### YOUR GOAL
Write out the lines below exactly, beginning at the one with "building: none -> [357,187,517,341]" and stopping after the one with "building: none -> [24,435,100,551]"; the pictures are not copied.

(DATA SECTION)

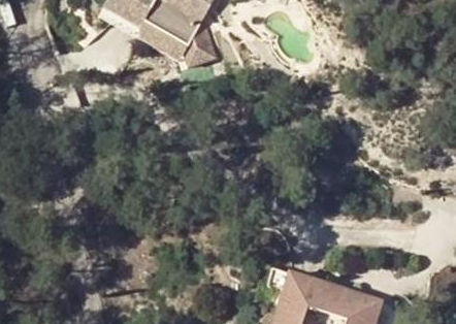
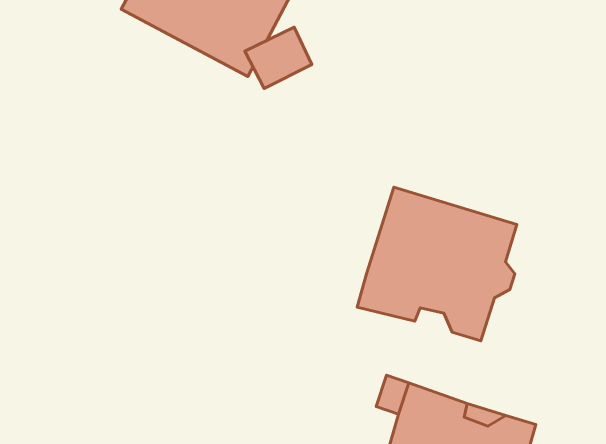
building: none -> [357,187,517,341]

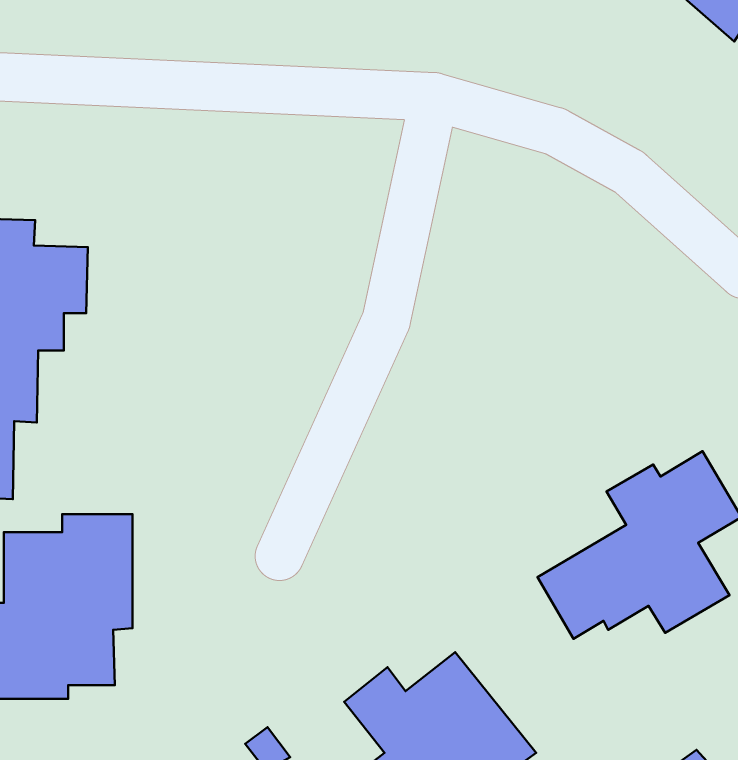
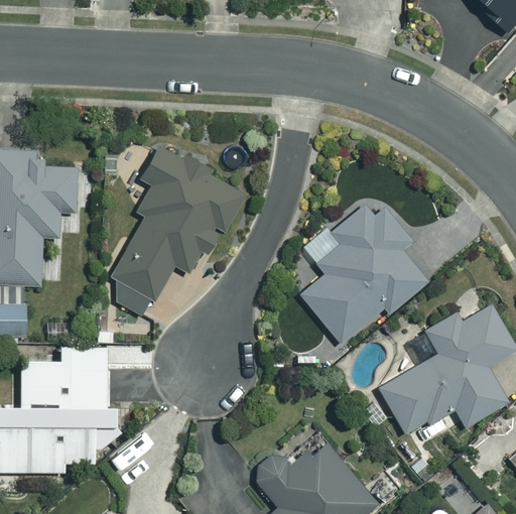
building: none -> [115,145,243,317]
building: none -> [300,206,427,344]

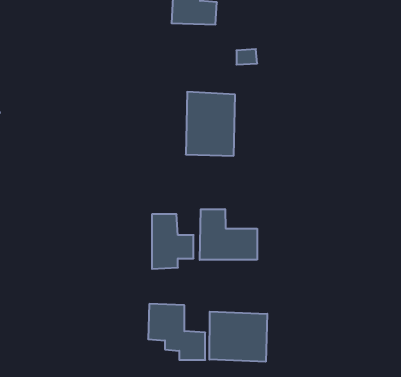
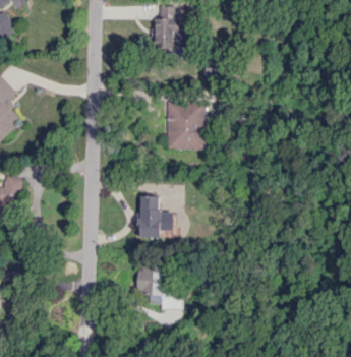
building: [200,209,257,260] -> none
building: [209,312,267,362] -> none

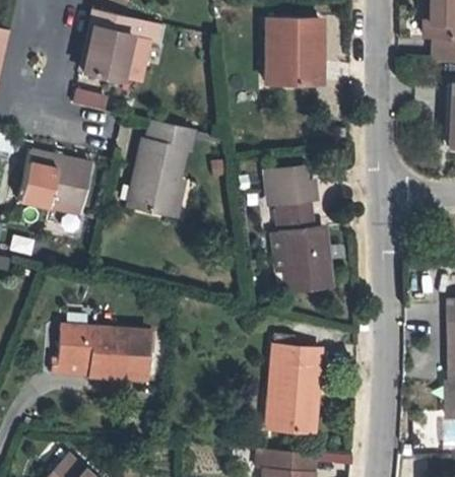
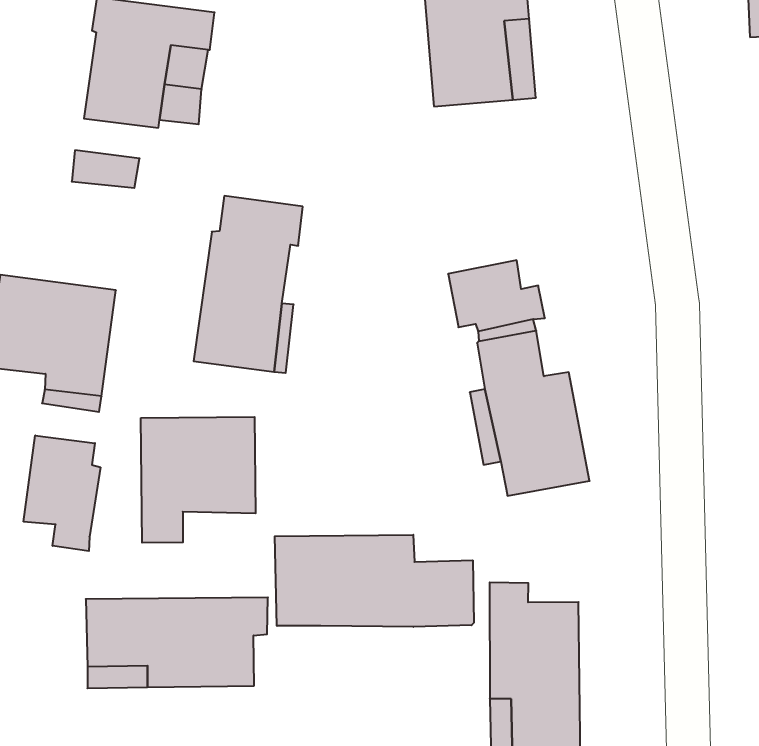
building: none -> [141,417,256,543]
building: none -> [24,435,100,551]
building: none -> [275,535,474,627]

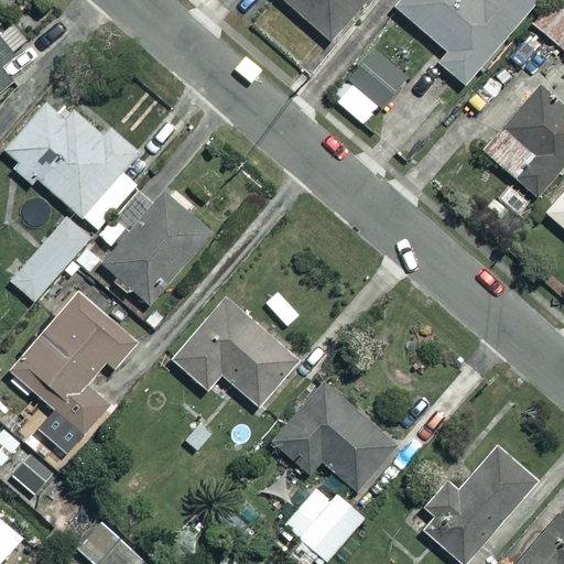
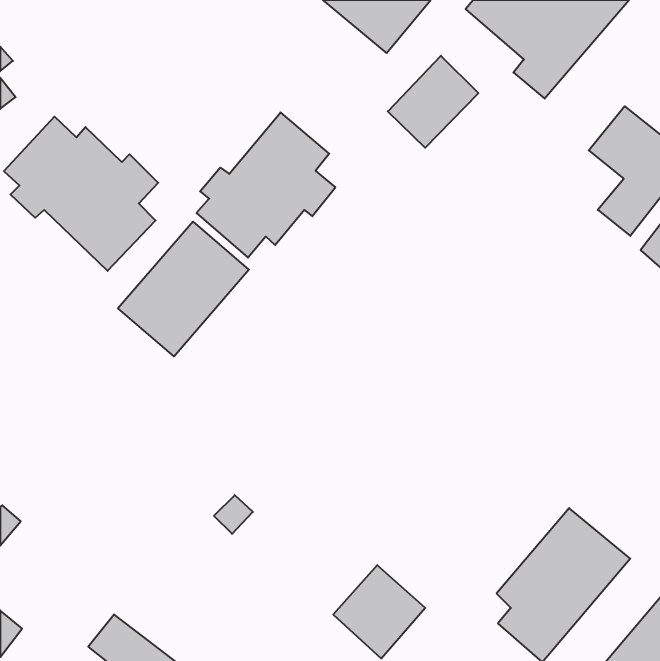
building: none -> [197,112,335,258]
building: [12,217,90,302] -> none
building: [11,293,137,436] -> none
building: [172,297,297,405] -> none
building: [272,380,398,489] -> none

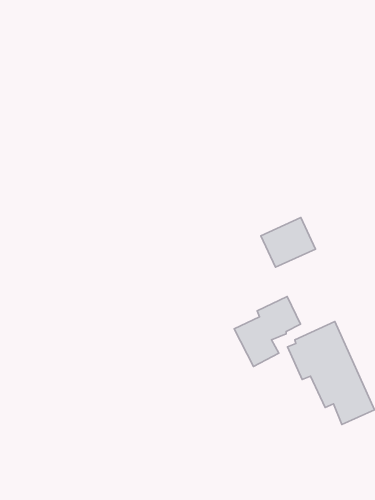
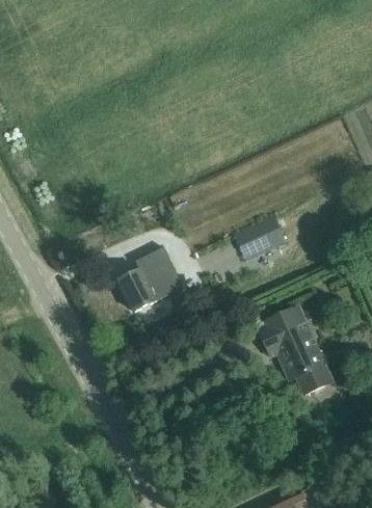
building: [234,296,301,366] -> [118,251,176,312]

(End DATA SECTION)
(DATA SECTION)

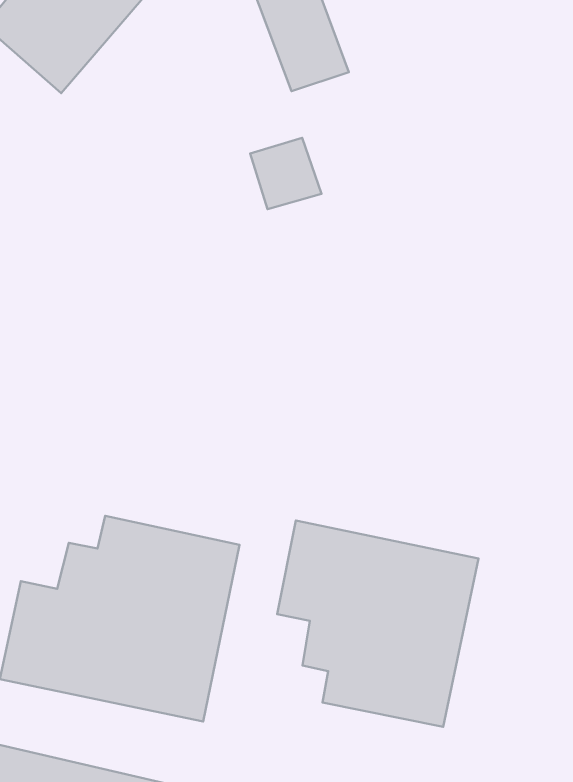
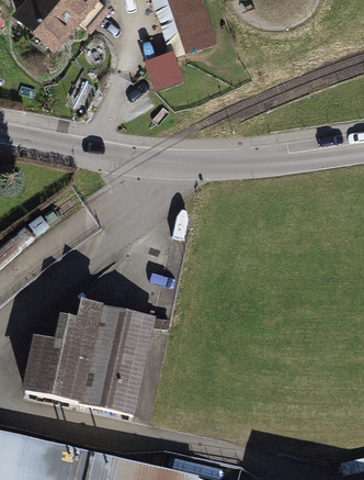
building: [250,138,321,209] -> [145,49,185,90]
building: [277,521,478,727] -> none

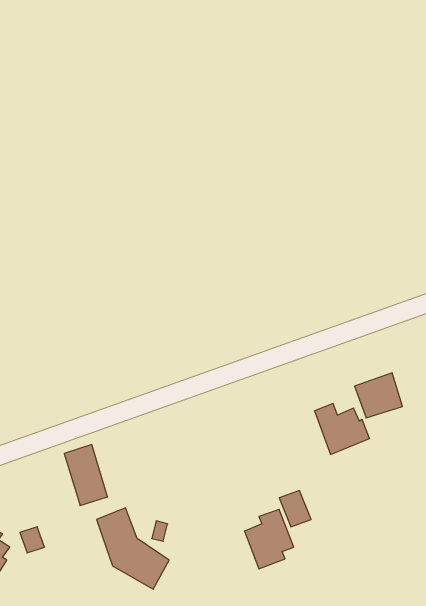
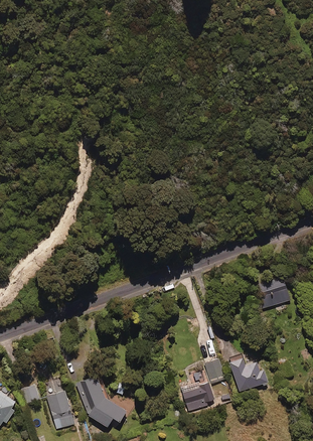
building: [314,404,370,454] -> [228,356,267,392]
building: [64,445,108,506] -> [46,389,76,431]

(End DATA SECTION)

### RESPONSE BELOW
building: none -> [357,187,517,341]

building: none -> [115,145,243,317]
building: none -> [300,206,427,344]

building: [200,209,257,260] -> none
building: [209,312,267,362] -> none

building: none -> [141,417,256,543]
building: none -> [24,435,100,551]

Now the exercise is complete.